▶ [Exercise] Below is some data. Retype exactly the lines starting at the one with "J102 pin 2: none -> GND" and ending at the one with "TP201: test point (N23) -> none".

####################

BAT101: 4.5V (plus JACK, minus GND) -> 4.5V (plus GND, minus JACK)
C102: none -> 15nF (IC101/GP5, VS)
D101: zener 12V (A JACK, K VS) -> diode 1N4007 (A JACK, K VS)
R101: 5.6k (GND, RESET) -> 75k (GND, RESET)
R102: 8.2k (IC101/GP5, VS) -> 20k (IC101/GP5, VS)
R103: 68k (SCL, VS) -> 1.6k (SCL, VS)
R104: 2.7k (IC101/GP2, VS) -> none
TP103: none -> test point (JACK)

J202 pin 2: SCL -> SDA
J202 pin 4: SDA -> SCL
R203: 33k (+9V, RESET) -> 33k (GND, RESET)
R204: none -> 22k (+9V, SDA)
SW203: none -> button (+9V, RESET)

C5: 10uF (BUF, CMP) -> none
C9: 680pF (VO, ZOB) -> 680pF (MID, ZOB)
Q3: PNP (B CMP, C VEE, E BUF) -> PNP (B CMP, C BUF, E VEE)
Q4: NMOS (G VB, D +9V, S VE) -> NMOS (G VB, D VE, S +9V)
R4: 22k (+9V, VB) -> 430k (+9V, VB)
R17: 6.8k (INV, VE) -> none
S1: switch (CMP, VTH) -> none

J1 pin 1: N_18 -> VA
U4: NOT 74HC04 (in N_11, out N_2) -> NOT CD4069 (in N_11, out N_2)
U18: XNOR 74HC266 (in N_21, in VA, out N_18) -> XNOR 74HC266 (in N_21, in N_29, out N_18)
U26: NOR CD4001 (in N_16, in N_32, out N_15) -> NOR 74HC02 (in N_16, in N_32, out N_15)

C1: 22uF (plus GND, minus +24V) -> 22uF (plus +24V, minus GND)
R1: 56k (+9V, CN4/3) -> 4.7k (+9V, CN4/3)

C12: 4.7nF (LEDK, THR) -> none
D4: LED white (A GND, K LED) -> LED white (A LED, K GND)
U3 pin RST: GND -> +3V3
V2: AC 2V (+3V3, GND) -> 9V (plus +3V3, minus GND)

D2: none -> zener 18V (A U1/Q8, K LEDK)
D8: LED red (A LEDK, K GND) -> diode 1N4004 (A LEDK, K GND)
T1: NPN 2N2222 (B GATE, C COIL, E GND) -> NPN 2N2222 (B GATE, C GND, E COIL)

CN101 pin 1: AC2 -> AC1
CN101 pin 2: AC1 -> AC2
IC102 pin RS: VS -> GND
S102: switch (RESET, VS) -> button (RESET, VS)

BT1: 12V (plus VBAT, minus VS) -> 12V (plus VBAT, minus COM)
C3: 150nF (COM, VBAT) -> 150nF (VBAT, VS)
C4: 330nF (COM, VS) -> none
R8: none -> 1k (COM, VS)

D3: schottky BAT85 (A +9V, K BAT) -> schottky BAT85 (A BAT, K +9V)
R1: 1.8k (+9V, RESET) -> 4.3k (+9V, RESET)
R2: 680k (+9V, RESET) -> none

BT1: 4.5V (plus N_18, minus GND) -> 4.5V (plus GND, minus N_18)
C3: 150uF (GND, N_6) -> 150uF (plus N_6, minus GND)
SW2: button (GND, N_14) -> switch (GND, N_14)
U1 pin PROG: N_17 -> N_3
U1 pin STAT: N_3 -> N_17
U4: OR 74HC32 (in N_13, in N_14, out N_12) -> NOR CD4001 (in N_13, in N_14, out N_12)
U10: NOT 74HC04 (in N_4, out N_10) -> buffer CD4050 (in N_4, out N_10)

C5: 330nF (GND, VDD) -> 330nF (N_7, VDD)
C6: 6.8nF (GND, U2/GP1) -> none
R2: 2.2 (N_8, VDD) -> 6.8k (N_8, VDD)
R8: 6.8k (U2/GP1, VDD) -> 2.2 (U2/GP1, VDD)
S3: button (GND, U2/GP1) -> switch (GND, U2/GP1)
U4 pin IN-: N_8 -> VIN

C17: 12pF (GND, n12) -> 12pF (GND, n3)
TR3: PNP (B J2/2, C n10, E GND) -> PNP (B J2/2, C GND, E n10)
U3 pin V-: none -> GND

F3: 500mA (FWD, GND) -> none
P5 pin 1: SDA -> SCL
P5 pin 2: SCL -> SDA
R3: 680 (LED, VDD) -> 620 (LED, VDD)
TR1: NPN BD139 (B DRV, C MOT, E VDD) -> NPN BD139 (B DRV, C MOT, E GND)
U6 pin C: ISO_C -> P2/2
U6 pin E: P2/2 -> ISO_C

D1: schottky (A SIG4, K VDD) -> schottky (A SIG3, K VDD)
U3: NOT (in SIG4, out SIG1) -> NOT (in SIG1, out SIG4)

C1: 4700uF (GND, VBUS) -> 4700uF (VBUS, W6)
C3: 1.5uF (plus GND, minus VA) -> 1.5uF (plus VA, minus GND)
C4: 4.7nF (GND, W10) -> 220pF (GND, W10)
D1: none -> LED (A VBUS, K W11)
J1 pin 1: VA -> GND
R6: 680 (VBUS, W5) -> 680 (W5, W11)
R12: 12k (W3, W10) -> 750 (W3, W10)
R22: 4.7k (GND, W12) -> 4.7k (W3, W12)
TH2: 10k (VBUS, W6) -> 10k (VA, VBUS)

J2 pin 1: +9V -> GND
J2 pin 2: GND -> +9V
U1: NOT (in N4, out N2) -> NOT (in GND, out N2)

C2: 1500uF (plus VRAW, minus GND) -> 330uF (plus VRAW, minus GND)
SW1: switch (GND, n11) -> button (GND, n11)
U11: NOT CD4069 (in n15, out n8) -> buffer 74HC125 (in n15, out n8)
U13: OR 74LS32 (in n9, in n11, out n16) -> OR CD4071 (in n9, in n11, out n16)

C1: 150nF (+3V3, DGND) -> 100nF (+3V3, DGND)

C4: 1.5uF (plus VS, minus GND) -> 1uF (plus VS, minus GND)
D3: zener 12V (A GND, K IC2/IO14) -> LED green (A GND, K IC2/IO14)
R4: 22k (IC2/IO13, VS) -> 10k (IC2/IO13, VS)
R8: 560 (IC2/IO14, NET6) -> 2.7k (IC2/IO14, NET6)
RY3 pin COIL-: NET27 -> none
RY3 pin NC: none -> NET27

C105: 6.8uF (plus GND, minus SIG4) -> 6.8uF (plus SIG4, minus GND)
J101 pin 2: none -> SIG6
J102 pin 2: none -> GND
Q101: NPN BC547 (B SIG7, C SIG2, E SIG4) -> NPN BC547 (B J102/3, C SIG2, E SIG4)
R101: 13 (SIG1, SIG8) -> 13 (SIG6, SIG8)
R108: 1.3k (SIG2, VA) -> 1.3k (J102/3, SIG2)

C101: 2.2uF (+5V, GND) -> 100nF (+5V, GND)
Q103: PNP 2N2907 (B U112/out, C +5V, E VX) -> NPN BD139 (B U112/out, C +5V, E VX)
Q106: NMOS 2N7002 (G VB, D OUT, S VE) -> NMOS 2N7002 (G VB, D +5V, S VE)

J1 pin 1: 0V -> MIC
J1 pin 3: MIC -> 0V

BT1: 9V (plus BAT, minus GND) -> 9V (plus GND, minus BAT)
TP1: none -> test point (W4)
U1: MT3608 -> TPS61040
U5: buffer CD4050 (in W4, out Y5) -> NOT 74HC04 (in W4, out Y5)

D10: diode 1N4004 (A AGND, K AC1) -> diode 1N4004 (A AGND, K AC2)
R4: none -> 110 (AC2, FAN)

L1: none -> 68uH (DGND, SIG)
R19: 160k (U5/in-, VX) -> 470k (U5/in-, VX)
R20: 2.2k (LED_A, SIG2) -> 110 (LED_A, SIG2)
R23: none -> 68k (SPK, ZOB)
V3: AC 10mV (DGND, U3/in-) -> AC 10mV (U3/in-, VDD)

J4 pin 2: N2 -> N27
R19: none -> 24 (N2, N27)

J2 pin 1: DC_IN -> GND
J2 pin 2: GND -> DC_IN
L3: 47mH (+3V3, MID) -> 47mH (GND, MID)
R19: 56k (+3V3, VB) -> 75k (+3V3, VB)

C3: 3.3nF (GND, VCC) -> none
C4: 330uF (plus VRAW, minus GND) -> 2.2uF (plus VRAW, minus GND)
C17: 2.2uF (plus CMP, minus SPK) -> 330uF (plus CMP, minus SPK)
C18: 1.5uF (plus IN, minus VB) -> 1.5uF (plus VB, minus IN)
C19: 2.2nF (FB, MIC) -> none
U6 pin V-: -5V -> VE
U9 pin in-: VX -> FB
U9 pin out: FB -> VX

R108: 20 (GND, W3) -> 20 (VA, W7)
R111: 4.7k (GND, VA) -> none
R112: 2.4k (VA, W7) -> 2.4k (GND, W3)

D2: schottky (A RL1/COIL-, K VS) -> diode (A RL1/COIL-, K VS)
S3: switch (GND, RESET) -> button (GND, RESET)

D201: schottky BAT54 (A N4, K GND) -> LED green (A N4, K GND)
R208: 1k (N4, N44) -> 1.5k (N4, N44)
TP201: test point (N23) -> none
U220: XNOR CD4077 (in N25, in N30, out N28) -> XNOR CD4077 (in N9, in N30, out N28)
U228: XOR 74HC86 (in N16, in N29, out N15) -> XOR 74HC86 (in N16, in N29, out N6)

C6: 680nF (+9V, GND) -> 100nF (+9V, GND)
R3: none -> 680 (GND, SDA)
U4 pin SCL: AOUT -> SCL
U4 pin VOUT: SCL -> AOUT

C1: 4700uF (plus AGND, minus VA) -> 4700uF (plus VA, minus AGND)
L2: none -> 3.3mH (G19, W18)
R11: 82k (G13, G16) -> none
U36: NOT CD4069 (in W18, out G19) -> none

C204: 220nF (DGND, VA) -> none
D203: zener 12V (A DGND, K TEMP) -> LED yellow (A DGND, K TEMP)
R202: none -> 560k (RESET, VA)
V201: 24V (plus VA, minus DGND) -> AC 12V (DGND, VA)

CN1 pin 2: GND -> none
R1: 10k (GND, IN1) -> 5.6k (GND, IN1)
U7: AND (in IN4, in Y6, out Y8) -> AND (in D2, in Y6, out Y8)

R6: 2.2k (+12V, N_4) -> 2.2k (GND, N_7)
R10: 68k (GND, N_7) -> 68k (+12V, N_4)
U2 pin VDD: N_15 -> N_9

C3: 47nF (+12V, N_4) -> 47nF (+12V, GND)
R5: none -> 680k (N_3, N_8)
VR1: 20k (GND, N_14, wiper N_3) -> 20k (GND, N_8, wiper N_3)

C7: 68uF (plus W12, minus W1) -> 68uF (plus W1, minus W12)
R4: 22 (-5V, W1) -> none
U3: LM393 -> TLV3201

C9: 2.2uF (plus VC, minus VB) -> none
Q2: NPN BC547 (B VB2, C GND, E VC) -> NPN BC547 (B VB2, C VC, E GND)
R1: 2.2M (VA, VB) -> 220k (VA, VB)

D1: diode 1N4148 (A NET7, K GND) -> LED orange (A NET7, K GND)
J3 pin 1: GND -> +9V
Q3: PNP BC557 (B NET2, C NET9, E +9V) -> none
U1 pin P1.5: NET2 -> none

####################

▶ [Problem solution]
J102 pin 2: none -> GND
Q101: NPN BC547 (B SIG7, C SIG2, E SIG4) -> NPN BC547 (B J102/3, C SIG2, E SIG4)
R101: 13 (SIG1, SIG8) -> 13 (SIG6, SIG8)
R108: 1.3k (SIG2, VA) -> 1.3k (J102/3, SIG2)

C101: 2.2uF (+5V, GND) -> 100nF (+5V, GND)
Q103: PNP 2N2907 (B U112/out, C +5V, E VX) -> NPN BD139 (B U112/out, C +5V, E VX)
Q106: NMOS 2N7002 (G VB, D OUT, S VE) -> NMOS 2N7002 (G VB, D +5V, S VE)

J1 pin 1: 0V -> MIC
J1 pin 3: MIC -> 0V

BT1: 9V (plus BAT, minus GND) -> 9V (plus GND, minus BAT)
TP1: none -> test point (W4)
U1: MT3608 -> TPS61040
U5: buffer CD4050 (in W4, out Y5) -> NOT 74HC04 (in W4, out Y5)

D10: diode 1N4004 (A AGND, K AC1) -> diode 1N4004 (A AGND, K AC2)
R4: none -> 110 (AC2, FAN)

L1: none -> 68uH (DGND, SIG)
R19: 160k (U5/in-, VX) -> 470k (U5/in-, VX)
R20: 2.2k (LED_A, SIG2) -> 110 (LED_A, SIG2)
R23: none -> 68k (SPK, ZOB)
V3: AC 10mV (DGND, U3/in-) -> AC 10mV (U3/in-, VDD)

J4 pin 2: N2 -> N27
R19: none -> 24 (N2, N27)

J2 pin 1: DC_IN -> GND
J2 pin 2: GND -> DC_IN
L3: 47mH (+3V3, MID) -> 47mH (GND, MID)
R19: 56k (+3V3, VB) -> 75k (+3V3, VB)

C3: 3.3nF (GND, VCC) -> none
C4: 330uF (plus VRAW, minus GND) -> 2.2uF (plus VRAW, minus GND)
C17: 2.2uF (plus CMP, minus SPK) -> 330uF (plus CMP, minus SPK)
C18: 1.5uF (plus IN, minus VB) -> 1.5uF (plus VB, minus IN)
C19: 2.2nF (FB, MIC) -> none
U6 pin V-: -5V -> VE
U9 pin in-: VX -> FB
U9 pin out: FB -> VX

R108: 20 (GND, W3) -> 20 (VA, W7)
R111: 4.7k (GND, VA) -> none
R112: 2.4k (VA, W7) -> 2.4k (GND, W3)

D2: schottky (A RL1/COIL-, K VS) -> diode (A RL1/COIL-, K VS)
S3: switch (GND, RESET) -> button (GND, RESET)

D201: schottky BAT54 (A N4, K GND) -> LED green (A N4, K GND)
R208: 1k (N4, N44) -> 1.5k (N4, N44)
TP201: test point (N23) -> none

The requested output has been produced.